> [Work instruction]:
Pictures aside, each entry has to be returned exactly as it stands.

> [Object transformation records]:
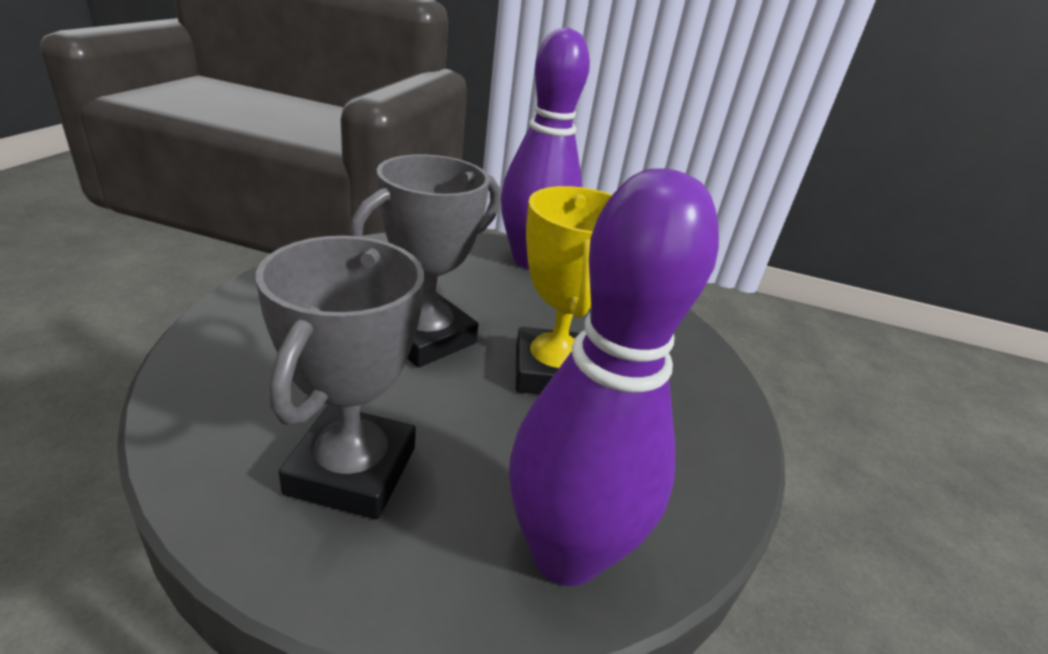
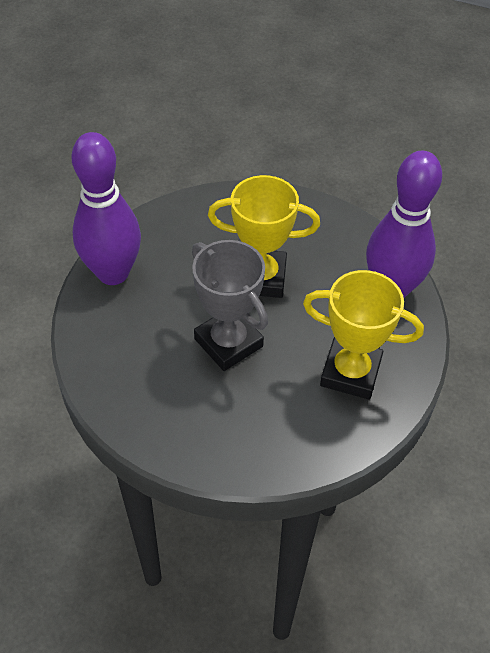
camera: 80 degrees left, 20 degrees up
(352, 470) = (350, 372): grey trophy -> yellow trophy

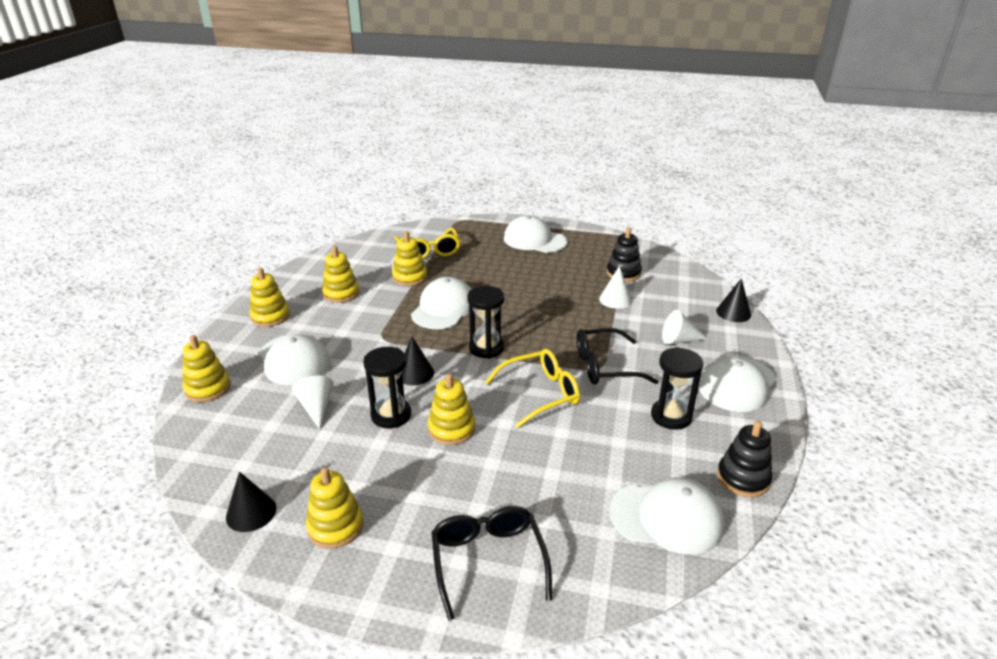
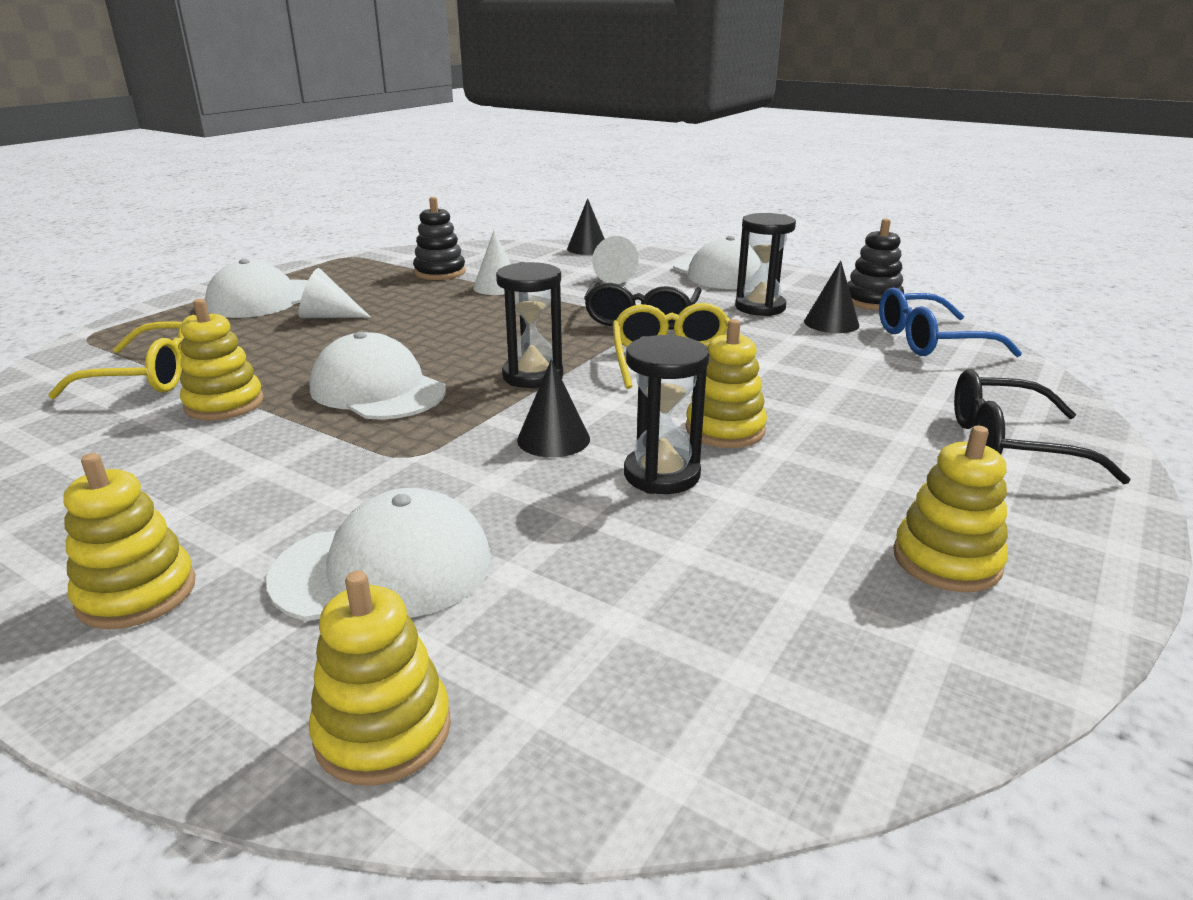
camera: 70 degrees left, 5 degrees down
(251, 512) = (905, 665): black cone -> black cone (831, 323)
(316, 407) = (589, 552): white cone -> white cone (328, 316)
(341, 293) = (173, 482): yellow stacking toy -> none
(667, 518) = (930, 341): white cap -> blue glasses

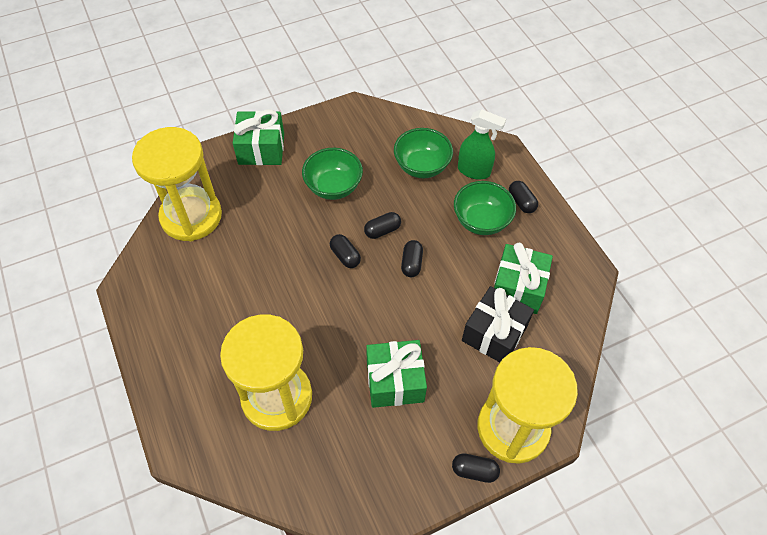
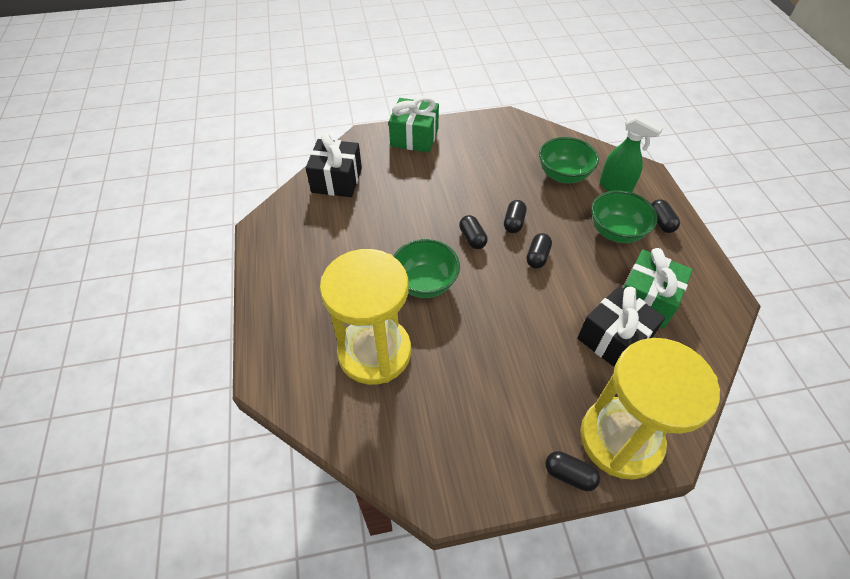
camera: 15 degrees right, 5 degrees down
(191, 216) = (336, 180): yellow hourglass -> black gift
(333, 187) = (474, 178): green bowl -> green bowl (425, 283)
(382, 230) = (514, 223): black capsule -> black capsule turned 60 degrees counterclockwise
(395, 381) = (499, 363): green gift -> none

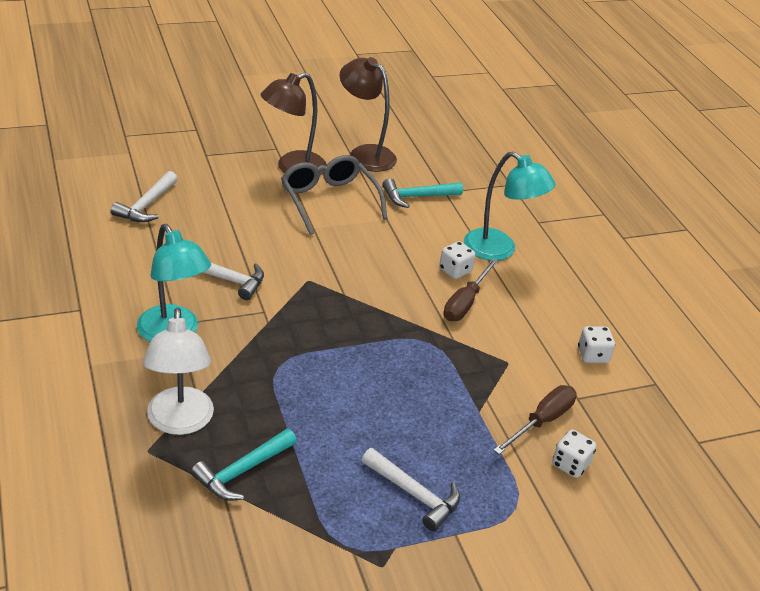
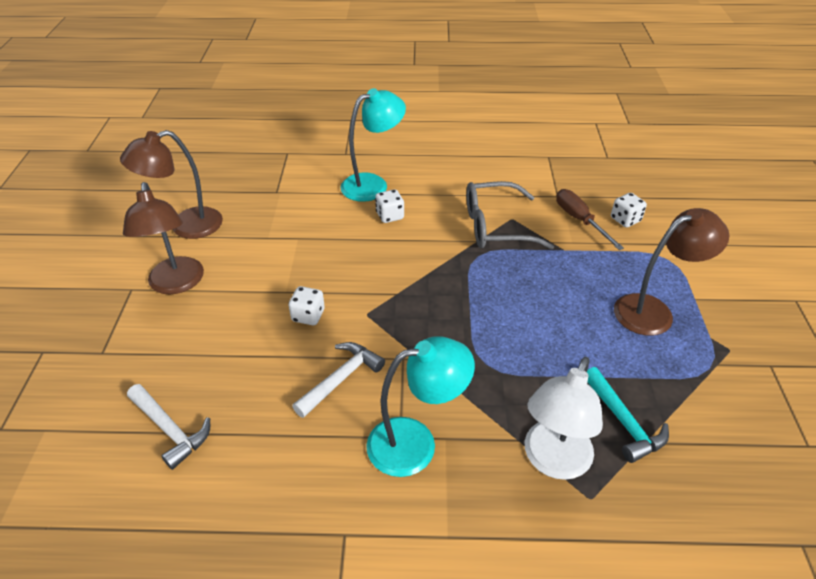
camera: 65 degrees left, 5 degrees up
(180, 422) = (553, 461): white lamp -> white lamp turned 105 degrees clockwise
(328, 200) = (248, 270): grey glasses -> grey glasses (495, 226)
(414, 494) = (653, 311): white hammer -> brown lamp
(417, 197) = (275, 210): turquoise hammer -> none
(465, 302) = (433, 221): brown screwdriver -> none
(592, 355) = (513, 175): white dice -> white dice (308, 315)

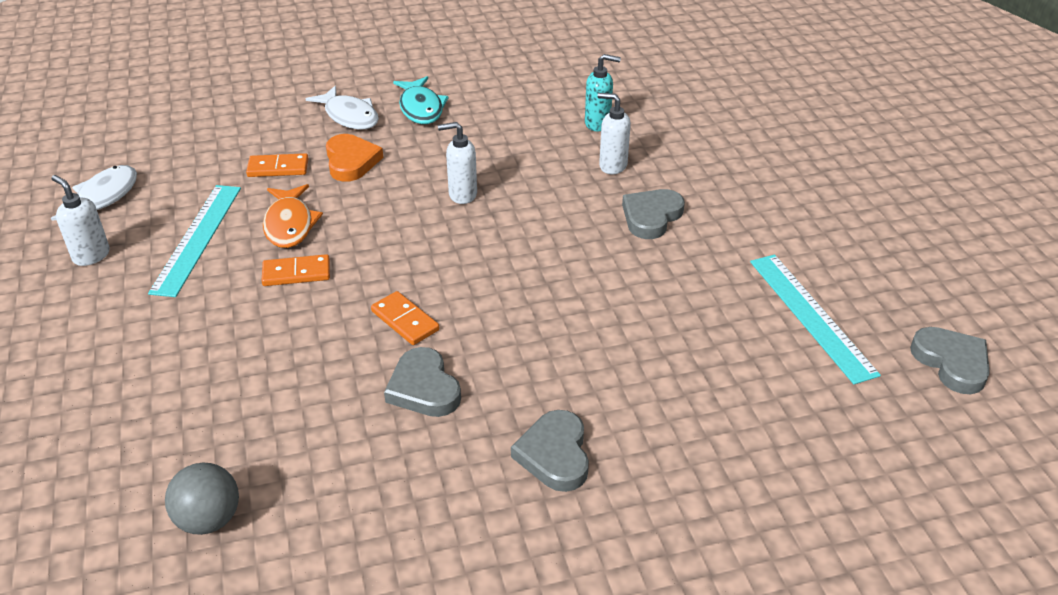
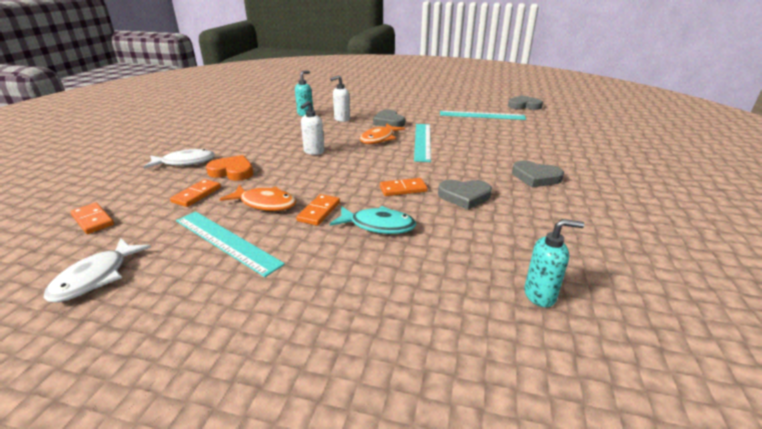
camera: 60 degrees left, 10 degrees down
(91, 255) = (169, 299): white soap dispenser -> none
(104, 198) = (96, 277): white fish -> white fish turned 120 degrees counterclockwise
(190, 138) = (93, 220): none -> orange domino
(209, 519) = (540, 295): grey ball -> turquoise soap dispenser
(421, 108) = (217, 143): turquoise fish -> turquoise fish (378, 225)
(566, 234) = (379, 139): none -> orange fish
(597, 282) = (422, 141): none -> turquoise ruler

> [Task answer]:
camera: 80 degrees left, 20 degrees up
(352, 470) = (350, 372): grey trophy -> yellow trophy

camera: 70 degrees left, 5 degrees down
(251, 512) = (905, 665): black cone -> black cone (831, 323)
(316, 407) = (589, 552): white cone -> white cone (328, 316)
(341, 293) = (173, 482): yellow stacking toy -> none
(667, 518) = (930, 341): white cap -> blue glasses

camera: 15 degrees right, 5 degrees down
(191, 216) = (336, 180): yellow hourglass -> black gift
(333, 187) = (474, 178): green bowl -> green bowl (425, 283)
(382, 230) = (514, 223): black capsule -> black capsule turned 60 degrees counterclockwise
(395, 381) = (499, 363): green gift -> none

camera: 65 degrees left, 5 degrees up
(180, 422) = (553, 461): white lamp -> white lamp turned 105 degrees clockwise
(328, 200) = (248, 270): grey glasses -> grey glasses (495, 226)
(414, 494) = (653, 311): white hammer -> brown lamp
(417, 197) = (275, 210): turquoise hammer -> none
(465, 302) = (433, 221): brown screwdriver -> none
(592, 355) = (513, 175): white dice -> white dice (308, 315)

camera: 60 degrees left, 10 degrees down
(91, 255) = (169, 299): white soap dispenser -> none
(104, 198) = (96, 277): white fish -> white fish turned 120 degrees counterclockwise
(190, 138) = (93, 220): none -> orange domino
(209, 519) = (540, 295): grey ball -> turquoise soap dispenser
(421, 108) = (217, 143): turquoise fish -> turquoise fish (378, 225)
(566, 234) = (379, 139): none -> orange fish
(597, 282) = (422, 141): none -> turquoise ruler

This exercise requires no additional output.